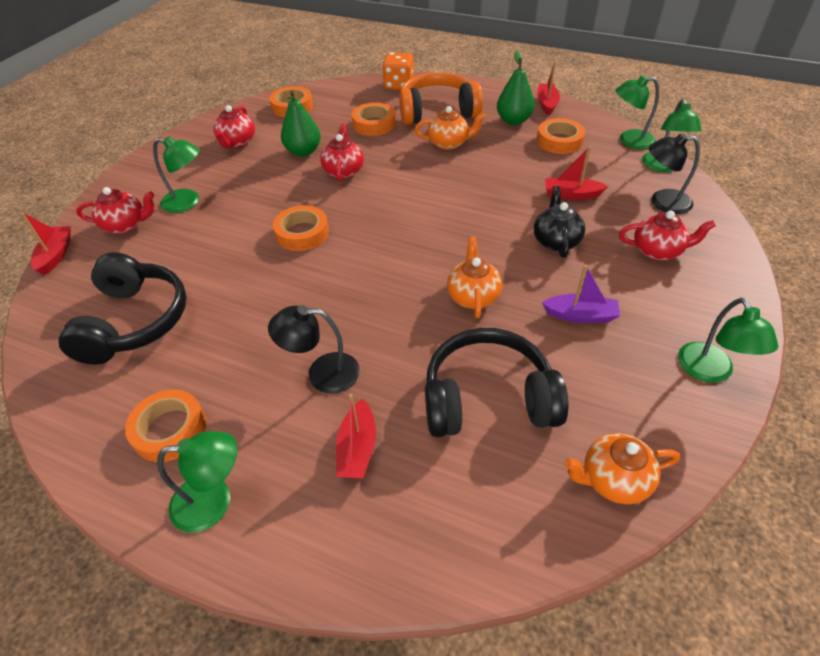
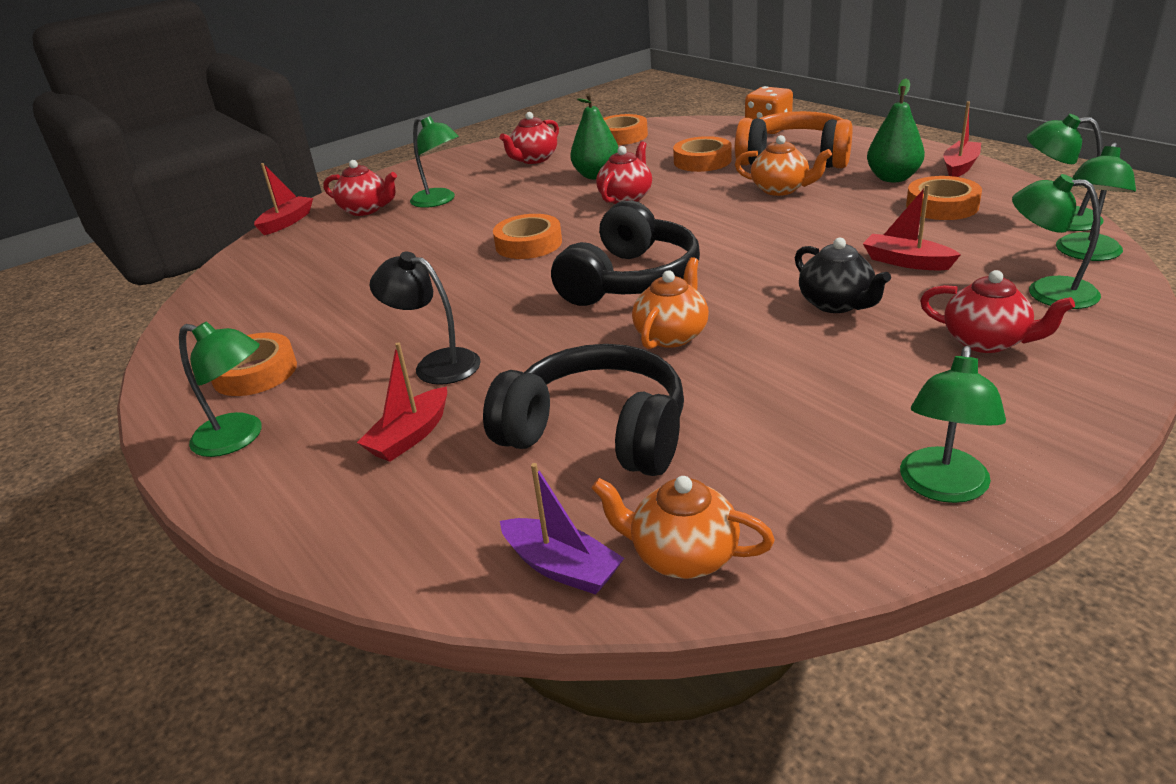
camera: 30 degrees right, 15 degrees down
black headphones [58,252,187,365] -> black headphones moved to [551,200,700,306]
black teapot [534,186,585,258] -> black teapot turned 120 degrees clockwise [795,238,891,313]
purple boat [542,265,620,323] -> purple boat moved to [500,463,624,595]
black lamp [649,133,700,214] -> green lamp [1012,174,1101,309]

══════

- Brief
When the word "black" appears in a line of the listing, pull that line out.

- Reply
black headphones [58,252,187,365] -> black headphones moved to [551,200,700,306]
black teapot [534,186,585,258] -> black teapot turned 120 degrees clockwise [795,238,891,313]
black lamp [649,133,700,214] -> green lamp [1012,174,1101,309]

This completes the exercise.